When you reproduce the data, keep every word exactly as it stands and leave the pictures out.

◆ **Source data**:
☆ ☆ ☆ ☆ ☆

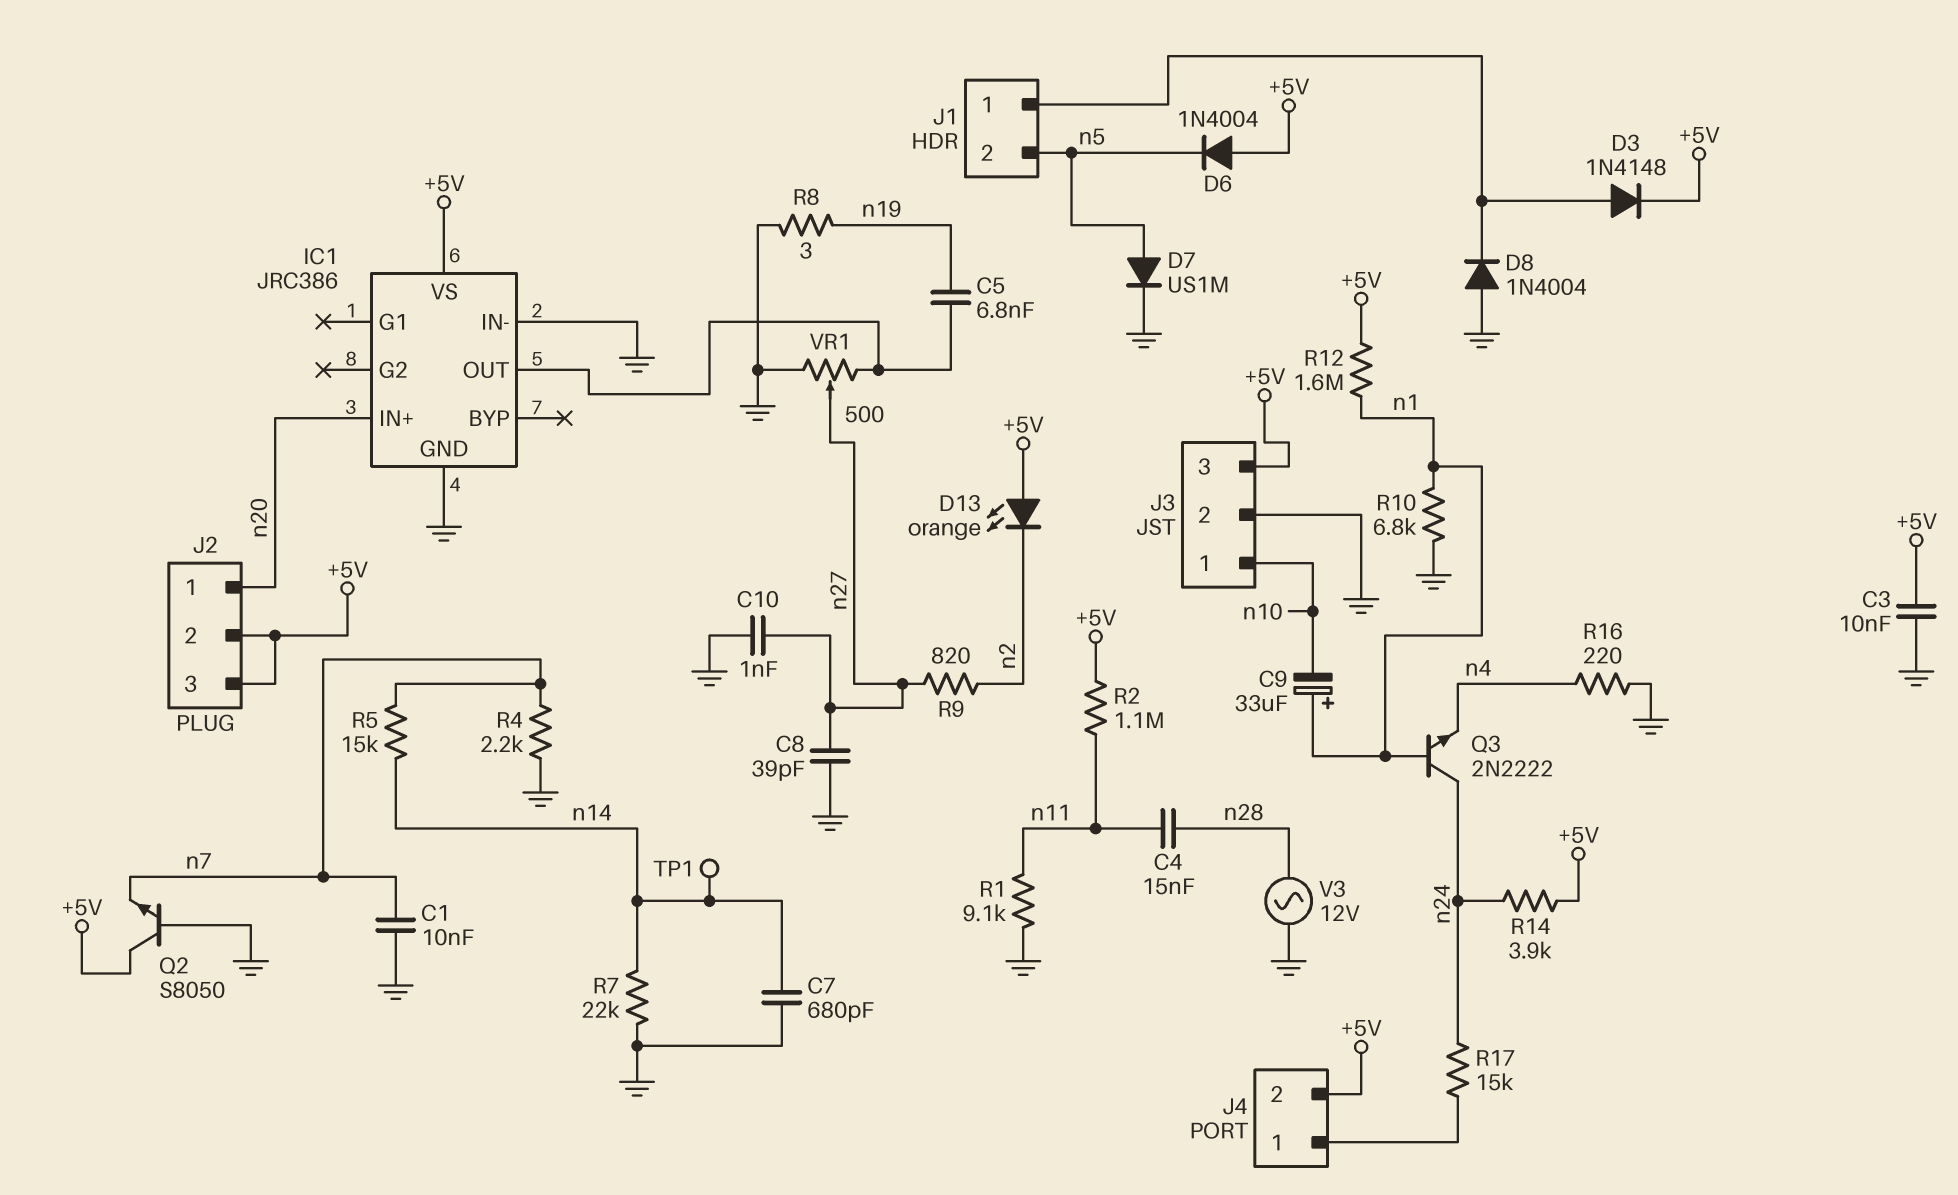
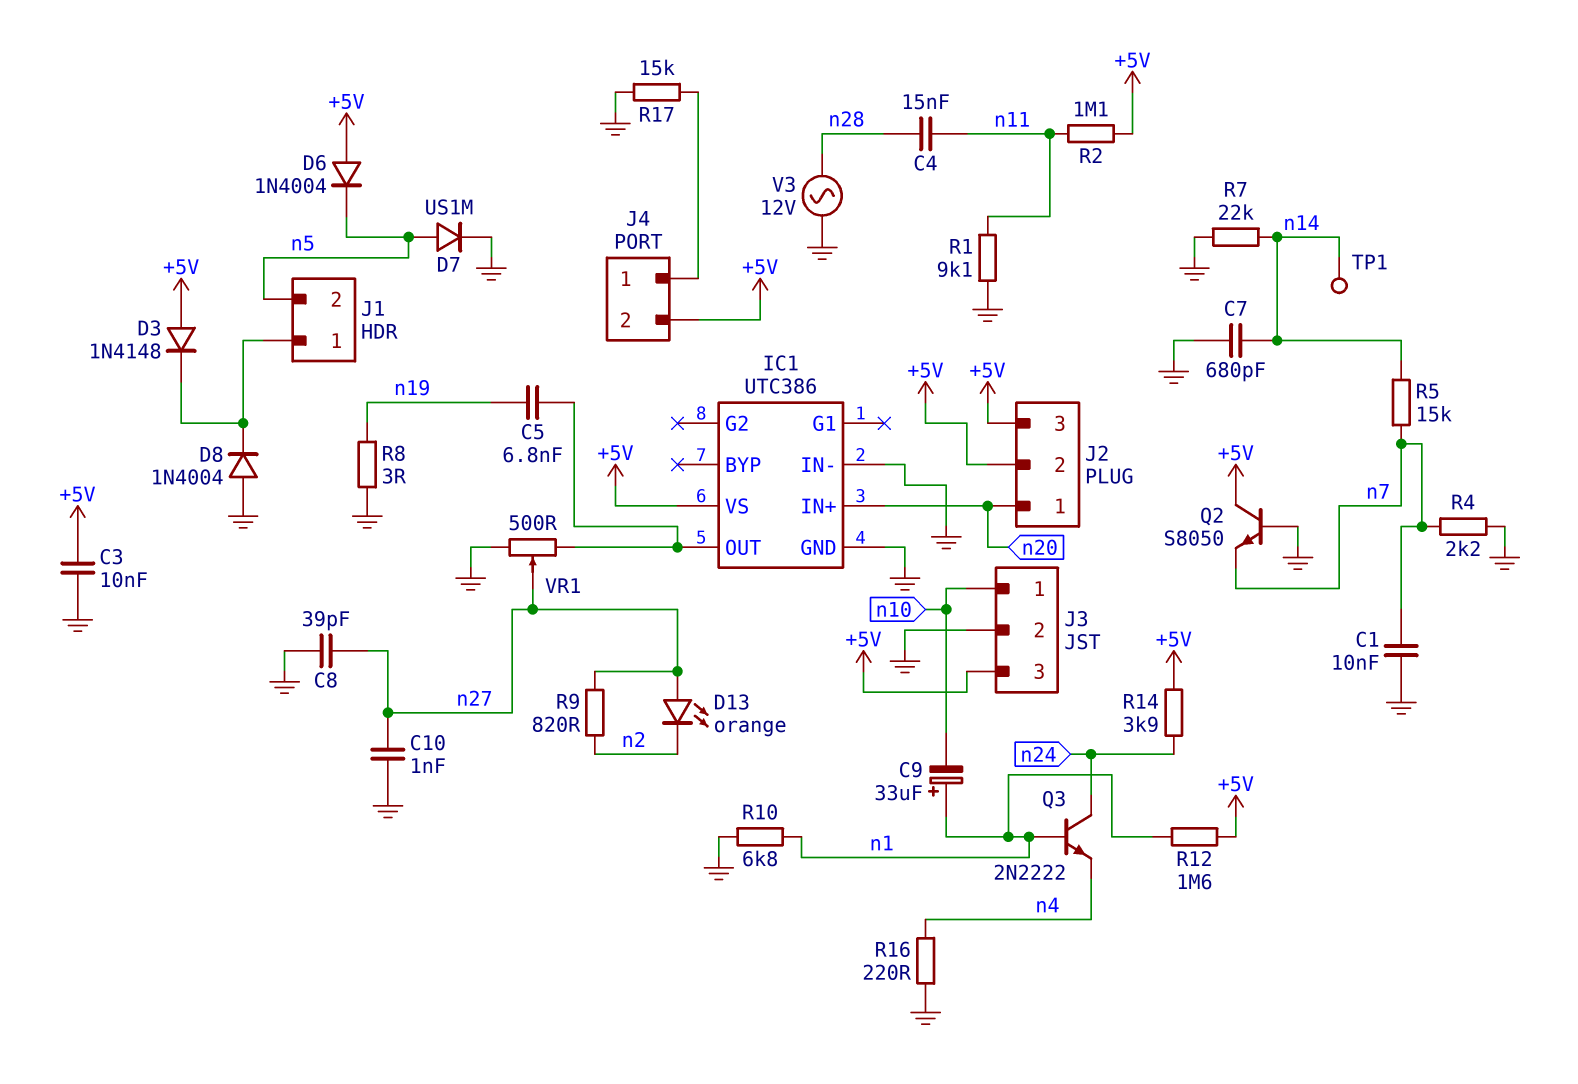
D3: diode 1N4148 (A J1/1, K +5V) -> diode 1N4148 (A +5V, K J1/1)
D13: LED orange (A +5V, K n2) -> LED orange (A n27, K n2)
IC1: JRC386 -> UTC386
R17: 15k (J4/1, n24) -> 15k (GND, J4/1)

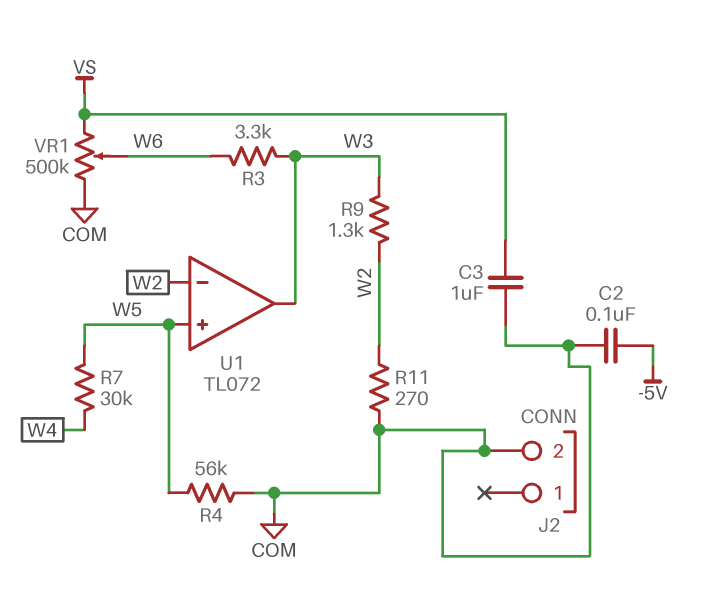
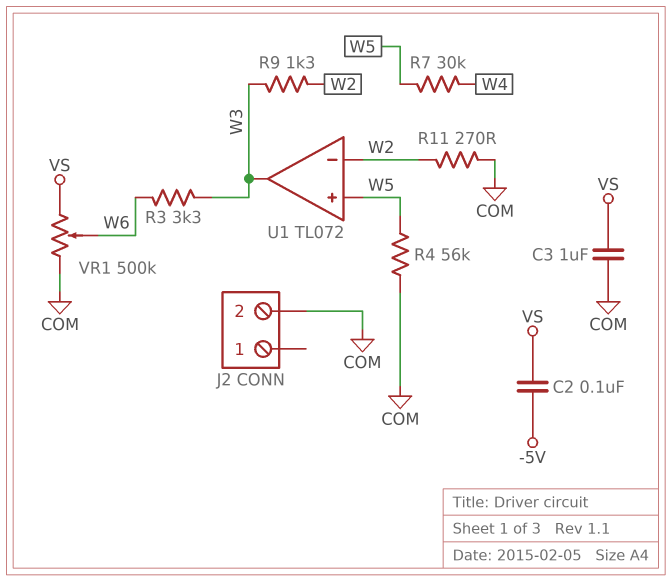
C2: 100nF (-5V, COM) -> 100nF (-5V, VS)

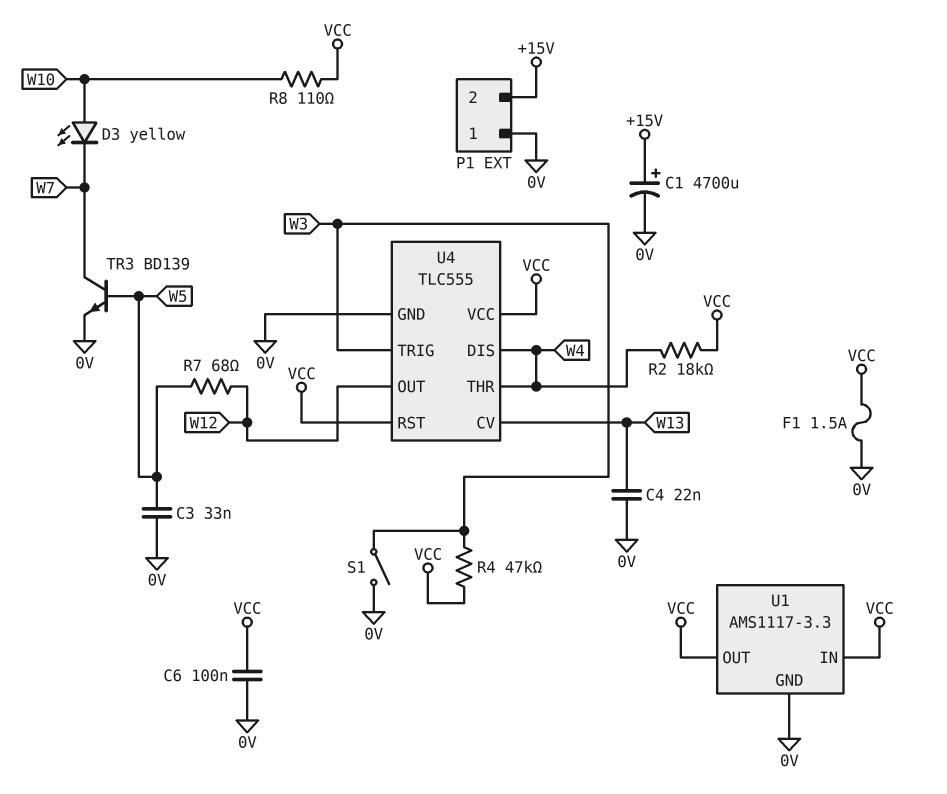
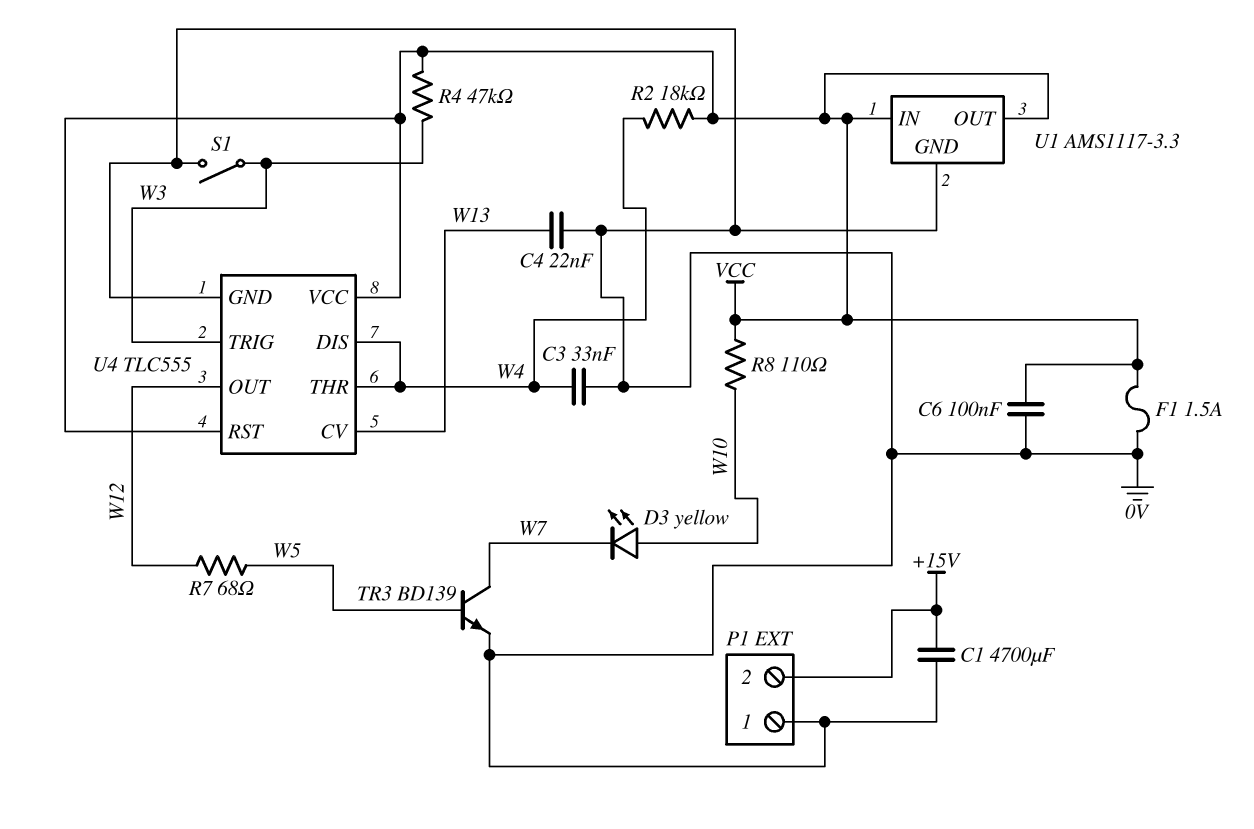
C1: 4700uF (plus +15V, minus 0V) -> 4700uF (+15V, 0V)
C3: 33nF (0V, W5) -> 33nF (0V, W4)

☆ ☆ ☆ ☆ ☆

◆ **ANSWER TO THIS TASK**:
D3: diode 1N4148 (A J1/1, K +5V) -> diode 1N4148 (A +5V, K J1/1)
D13: LED orange (A +5V, K n2) -> LED orange (A n27, K n2)
IC1: JRC386 -> UTC386
R17: 15k (J4/1, n24) -> 15k (GND, J4/1)

C2: 100nF (-5V, COM) -> 100nF (-5V, VS)

C1: 4700uF (plus +15V, minus 0V) -> 4700uF (+15V, 0V)
C3: 33nF (0V, W5) -> 33nF (0V, W4)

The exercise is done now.